Could you retype, exactly and with no pictures, only the lines from the first line of the records below through the line that contains "gray hexagon: (74, 604) -> (83, 869), moved"?

#####

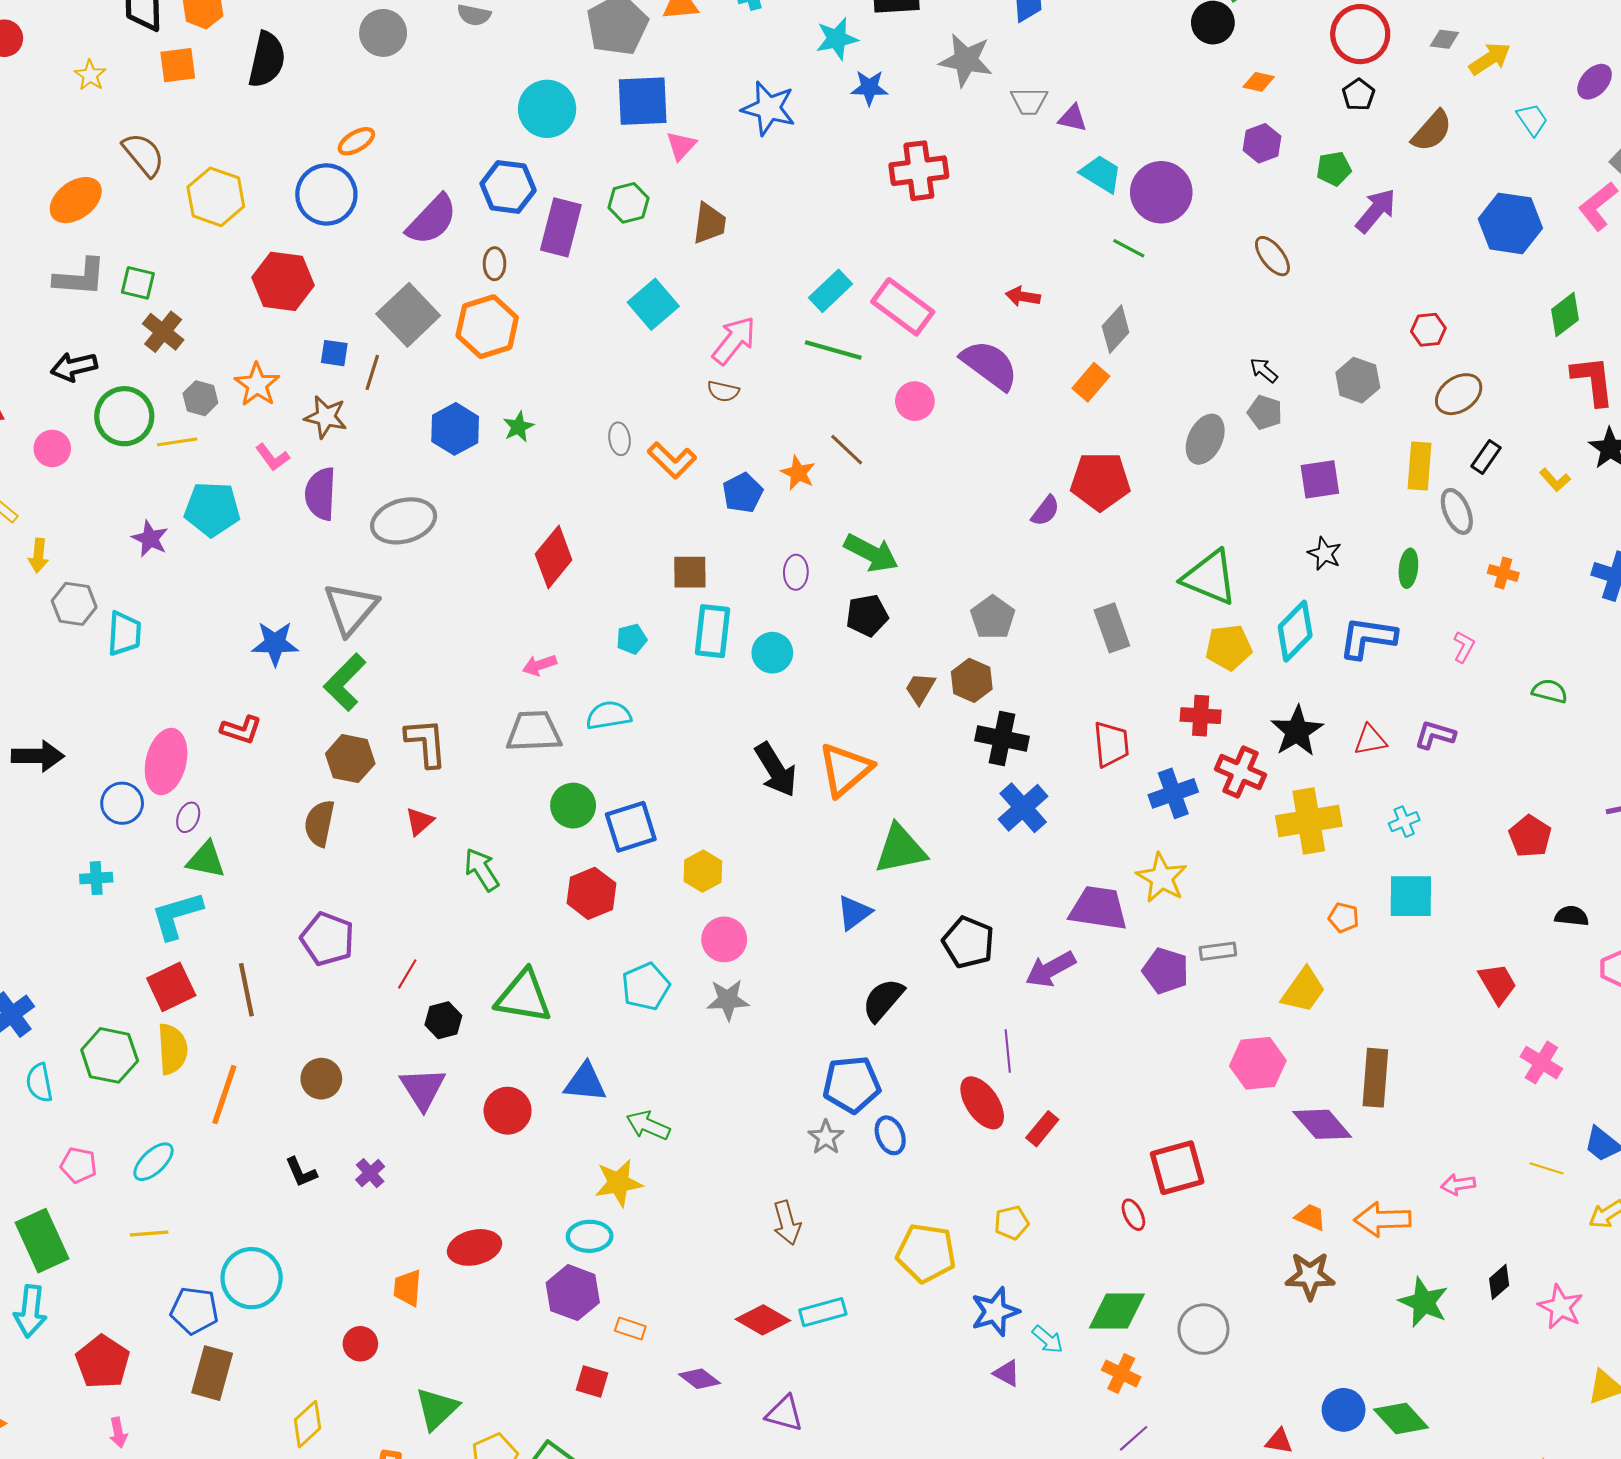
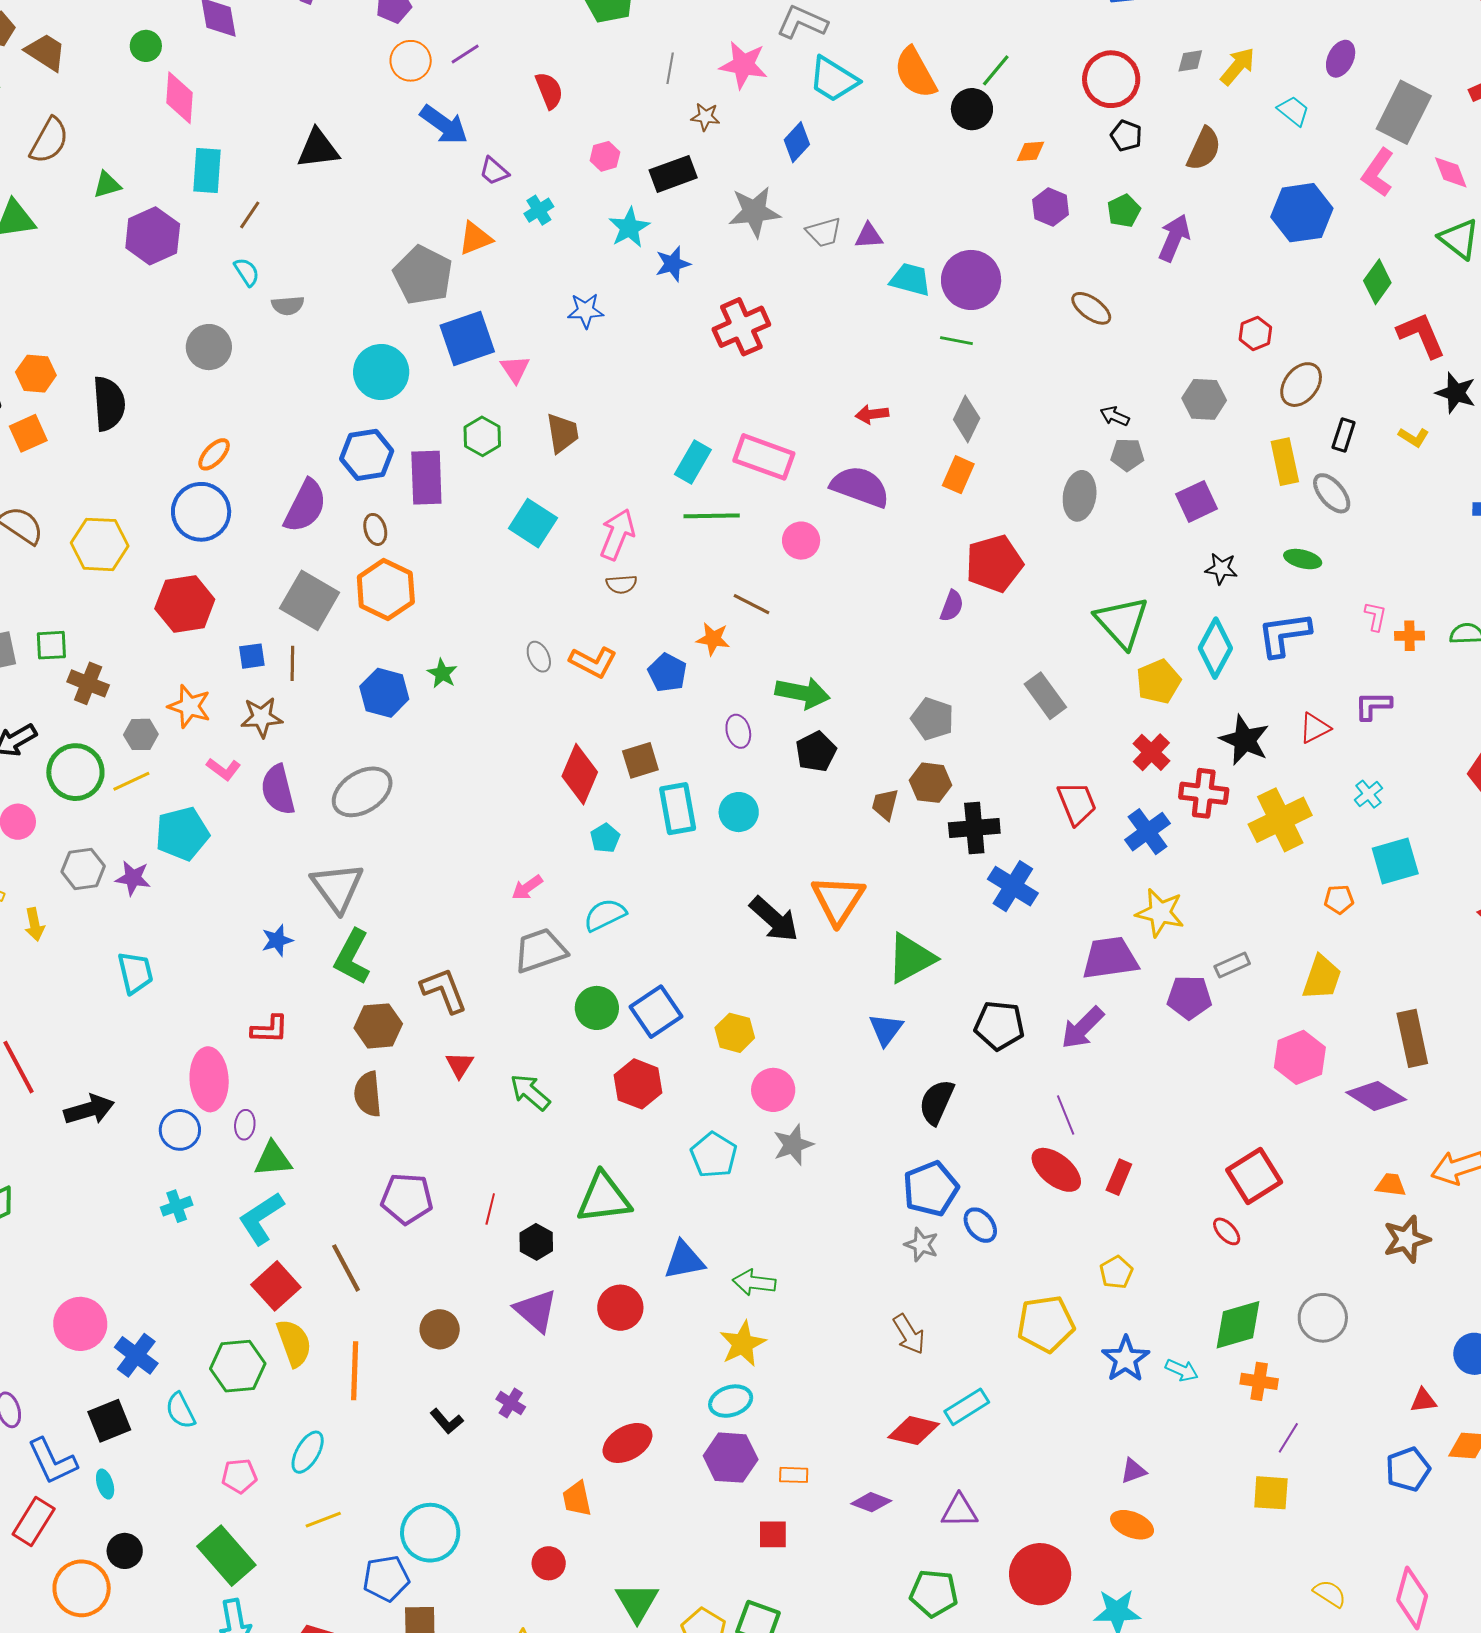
blue star: (769, 108) -> (586, 311), size x0.7
red diamond: (554, 557) -> (580, 774), moved
green ellipse: (1408, 568) -> (1303, 559), turned -66
orange cross: (1503, 573) -> (1410, 636), moved
green triangle: (1210, 577) -> (1122, 622), turned 42
gray hexagon: (74, 604) -> (83, 869), moved
blue star: (275, 643) -> (277, 940), size x0.7
red cross: (1201, 716) -> (1151, 752), turned -33
purple triangle: (1007, 1373) -> (1133, 1471), moved, turned -32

#####

• THE ANSWER:
blue star: (769, 108) -> (586, 311), size x0.7
red diamond: (554, 557) -> (580, 774), moved
green ellipse: (1408, 568) -> (1303, 559), turned -66
orange cross: (1503, 573) -> (1410, 636), moved
green triangle: (1210, 577) -> (1122, 622), turned 42
gray hexagon: (74, 604) -> (83, 869), moved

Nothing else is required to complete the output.